* begin Listed records *

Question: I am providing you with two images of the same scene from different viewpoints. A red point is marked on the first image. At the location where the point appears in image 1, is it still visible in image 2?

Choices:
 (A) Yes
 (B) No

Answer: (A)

* end Listed records *
* begin Listed records *

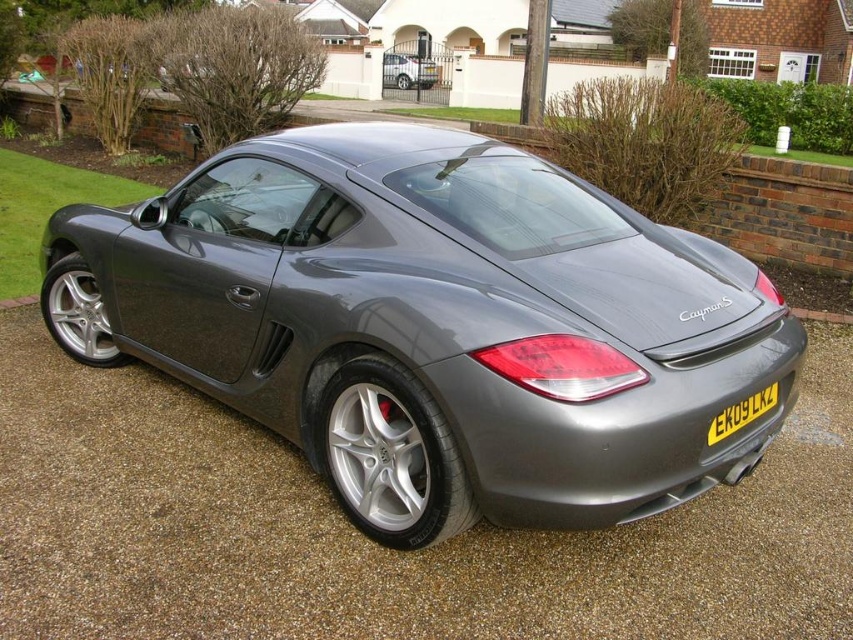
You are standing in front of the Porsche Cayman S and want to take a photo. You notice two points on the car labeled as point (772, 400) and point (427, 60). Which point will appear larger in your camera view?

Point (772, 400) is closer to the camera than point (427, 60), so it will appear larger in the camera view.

* end Listed records *
* begin Listed records *

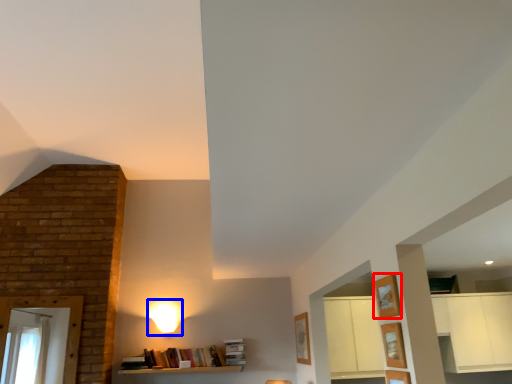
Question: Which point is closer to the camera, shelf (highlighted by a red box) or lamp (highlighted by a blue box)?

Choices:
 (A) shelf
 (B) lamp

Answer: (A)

* end Listed records *

### Exercise details
Pull out every line in the records above that contains the string "point", and copy each one in full.

### Exercise solution
Question: I am providing you with two images of the same scene from different viewpoints. A red point is marked on the first image. At the location where the point appears in image 1, is it still visible in image 2?
You are standing in front of the Porsche Cayman S and want to take a photo. You notice two points on the car labeled as point (772, 400) and point (427, 60). Which point will appear larger in your camera view?
Point (772, 400) is closer to the camera than point (427, 60), so it will appear larger in the camera view.
Question: Which point is closer to the camera, shelf (highlighted by a red box) or lamp (highlighted by a blue box)?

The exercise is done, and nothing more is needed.